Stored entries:

######

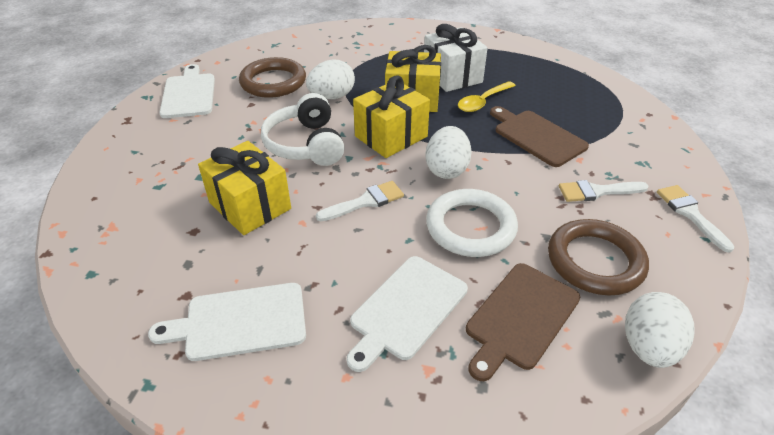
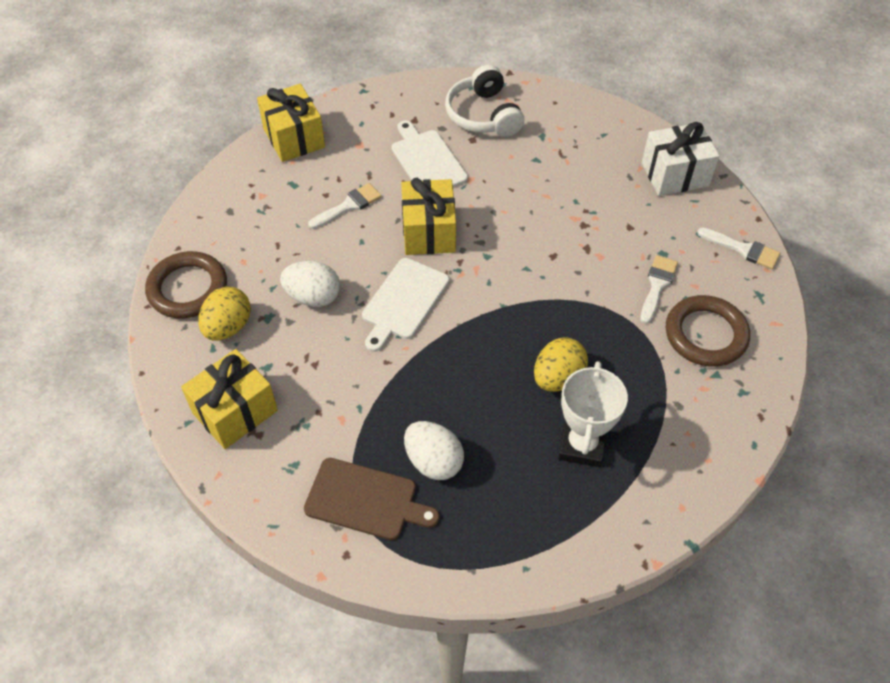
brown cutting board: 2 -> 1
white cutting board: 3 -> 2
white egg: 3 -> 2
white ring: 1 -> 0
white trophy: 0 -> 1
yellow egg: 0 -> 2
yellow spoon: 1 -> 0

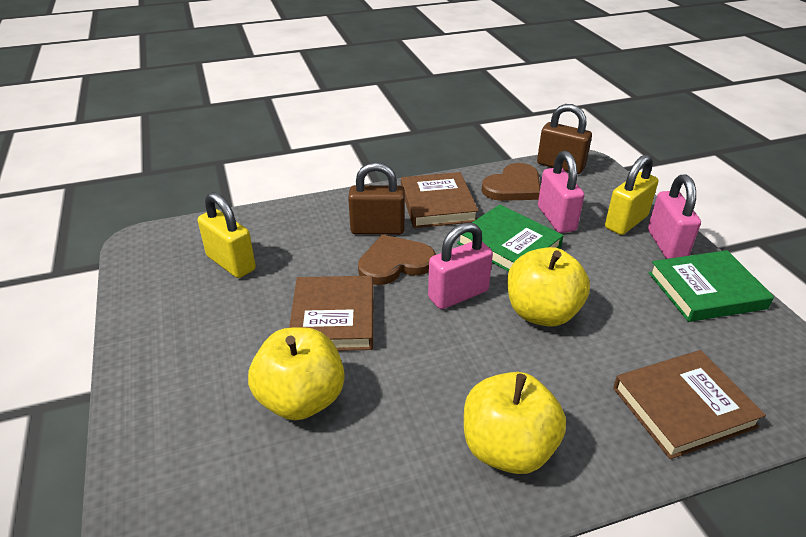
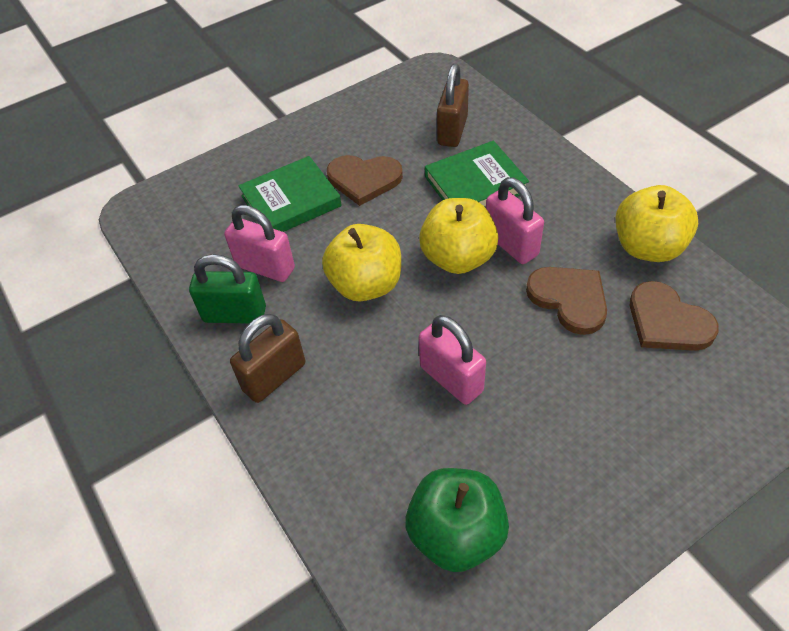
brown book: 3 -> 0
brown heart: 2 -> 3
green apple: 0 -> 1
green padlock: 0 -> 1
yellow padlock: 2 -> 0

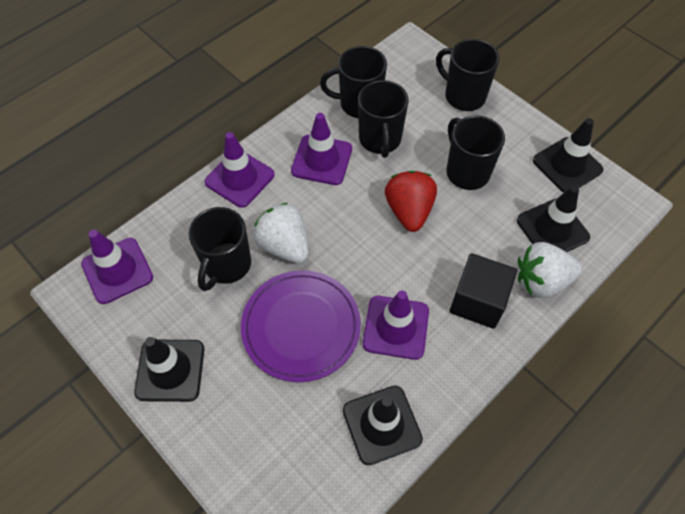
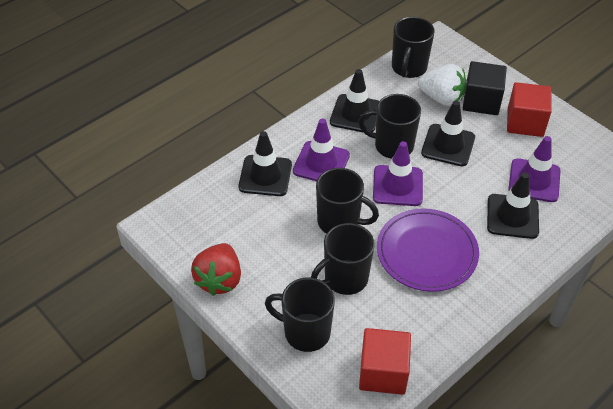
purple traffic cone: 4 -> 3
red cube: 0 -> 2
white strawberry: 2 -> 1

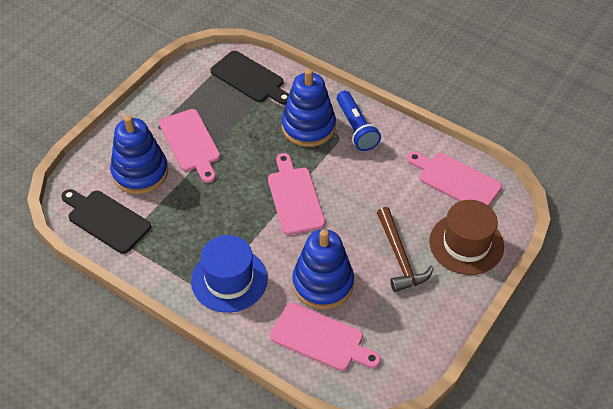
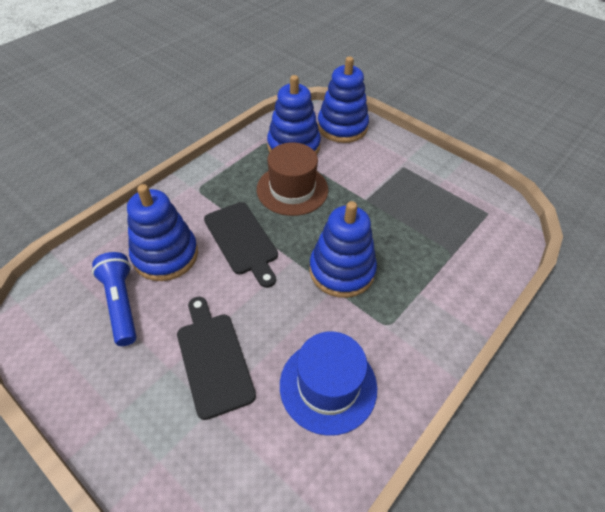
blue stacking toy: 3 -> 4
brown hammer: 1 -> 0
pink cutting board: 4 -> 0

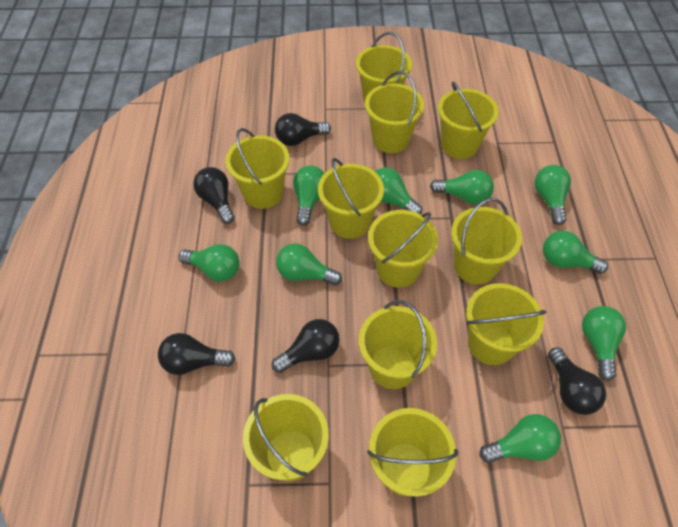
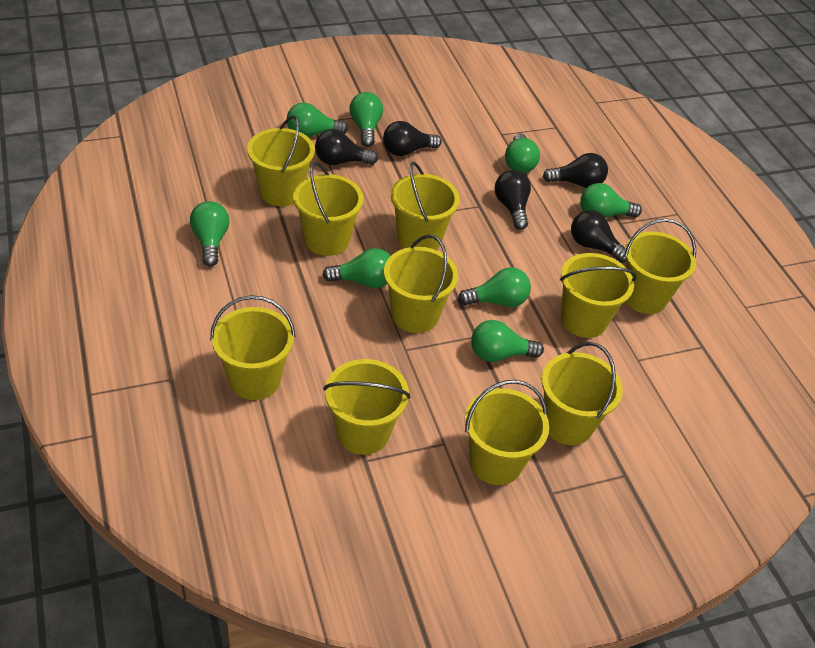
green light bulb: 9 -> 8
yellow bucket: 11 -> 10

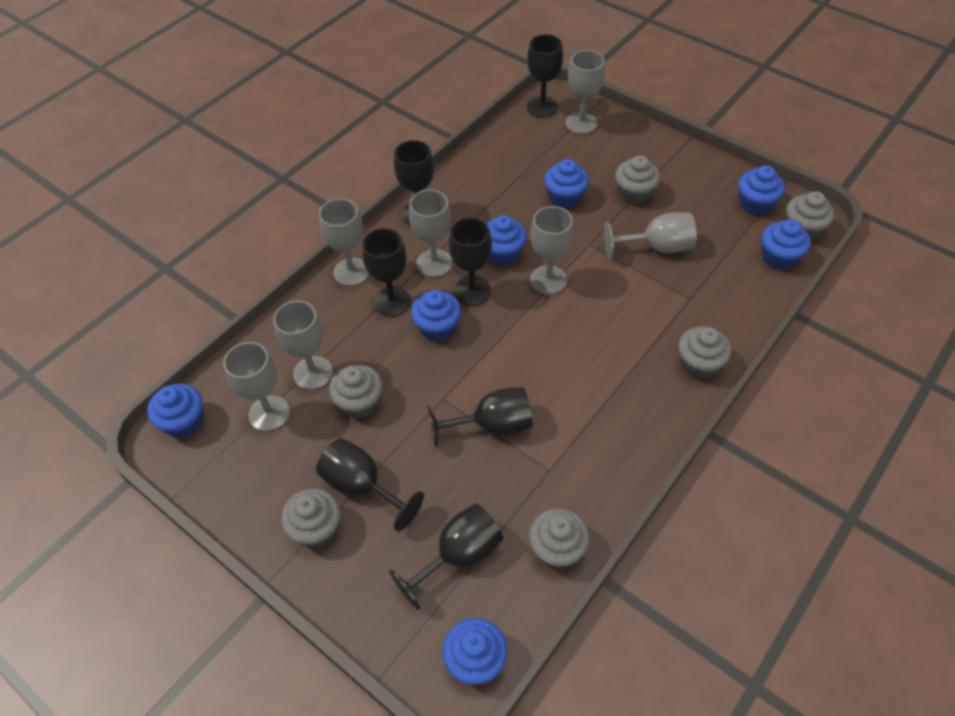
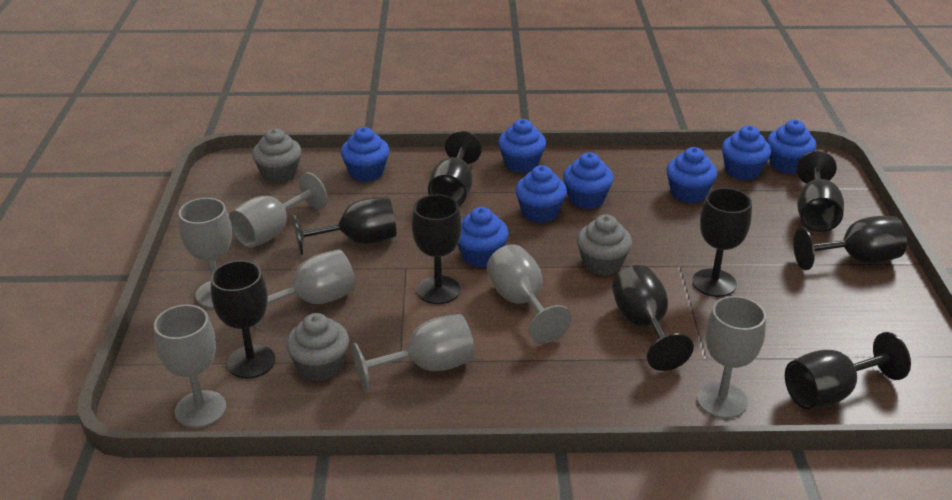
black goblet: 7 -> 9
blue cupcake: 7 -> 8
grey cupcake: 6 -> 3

######

Exercise prompt: No pictures should appear; only the lines from the first line of the records through the line with "yellow padlock: 2 -> 0", both included, are to be restated word for word.

Expected output:
brown cutting board: 2 -> 1
white cutting board: 3 -> 2
white egg: 3 -> 2
white ring: 1 -> 0
white trophy: 0 -> 1
yellow egg: 0 -> 2
yellow spoon: 1 -> 0

brown book: 3 -> 0
brown heart: 2 -> 3
green apple: 0 -> 1
green padlock: 0 -> 1
yellow padlock: 2 -> 0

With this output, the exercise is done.